Records from a data collection
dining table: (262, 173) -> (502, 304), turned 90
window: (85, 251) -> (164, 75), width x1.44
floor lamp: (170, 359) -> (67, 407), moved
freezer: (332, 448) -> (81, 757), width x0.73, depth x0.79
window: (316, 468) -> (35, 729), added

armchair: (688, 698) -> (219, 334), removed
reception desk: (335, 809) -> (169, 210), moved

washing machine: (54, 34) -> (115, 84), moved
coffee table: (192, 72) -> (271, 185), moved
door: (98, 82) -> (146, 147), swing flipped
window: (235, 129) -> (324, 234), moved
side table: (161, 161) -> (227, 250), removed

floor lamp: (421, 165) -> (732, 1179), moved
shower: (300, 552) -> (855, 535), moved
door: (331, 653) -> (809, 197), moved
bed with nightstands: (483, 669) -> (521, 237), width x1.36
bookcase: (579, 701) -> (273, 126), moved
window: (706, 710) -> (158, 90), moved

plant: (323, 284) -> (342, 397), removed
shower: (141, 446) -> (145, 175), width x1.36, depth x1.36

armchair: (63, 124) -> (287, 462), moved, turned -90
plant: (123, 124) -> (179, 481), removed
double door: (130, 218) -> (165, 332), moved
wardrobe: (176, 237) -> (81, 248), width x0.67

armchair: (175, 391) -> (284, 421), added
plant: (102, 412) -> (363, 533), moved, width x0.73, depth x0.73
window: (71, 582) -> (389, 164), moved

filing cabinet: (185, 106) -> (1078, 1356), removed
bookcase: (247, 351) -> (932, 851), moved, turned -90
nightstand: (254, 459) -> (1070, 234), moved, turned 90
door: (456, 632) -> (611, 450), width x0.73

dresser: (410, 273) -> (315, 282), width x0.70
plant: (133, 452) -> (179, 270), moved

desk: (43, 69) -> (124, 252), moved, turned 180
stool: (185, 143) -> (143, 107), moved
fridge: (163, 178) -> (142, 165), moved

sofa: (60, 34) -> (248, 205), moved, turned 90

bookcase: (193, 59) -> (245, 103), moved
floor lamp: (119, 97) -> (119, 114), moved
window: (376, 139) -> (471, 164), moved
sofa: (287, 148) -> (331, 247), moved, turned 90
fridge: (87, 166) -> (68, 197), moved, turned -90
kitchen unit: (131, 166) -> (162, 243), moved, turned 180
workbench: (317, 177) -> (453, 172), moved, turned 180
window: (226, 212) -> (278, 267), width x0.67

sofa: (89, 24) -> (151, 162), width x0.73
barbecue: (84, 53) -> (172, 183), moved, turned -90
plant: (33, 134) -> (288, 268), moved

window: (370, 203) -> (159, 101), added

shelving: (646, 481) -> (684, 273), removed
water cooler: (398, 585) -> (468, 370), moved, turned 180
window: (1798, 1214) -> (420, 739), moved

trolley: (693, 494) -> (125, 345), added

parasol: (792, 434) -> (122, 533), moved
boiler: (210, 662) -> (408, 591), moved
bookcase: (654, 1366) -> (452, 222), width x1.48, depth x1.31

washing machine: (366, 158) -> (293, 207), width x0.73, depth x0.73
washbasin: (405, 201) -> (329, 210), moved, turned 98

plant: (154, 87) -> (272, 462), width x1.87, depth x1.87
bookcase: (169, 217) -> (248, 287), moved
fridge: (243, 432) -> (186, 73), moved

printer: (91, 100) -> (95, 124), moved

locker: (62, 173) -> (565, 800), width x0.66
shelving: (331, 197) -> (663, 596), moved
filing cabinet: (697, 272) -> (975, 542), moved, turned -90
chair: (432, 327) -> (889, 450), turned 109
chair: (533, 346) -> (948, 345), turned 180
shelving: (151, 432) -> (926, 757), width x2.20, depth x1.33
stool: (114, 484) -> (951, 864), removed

How to complete this task =>
Search the data for the string "table" and copy every line where it appears.

Task answer =>
dining table: (262, 173) -> (502, 304), turned 90
coffee table: (192, 72) -> (271, 185), moved
side table: (161, 161) -> (227, 250), removed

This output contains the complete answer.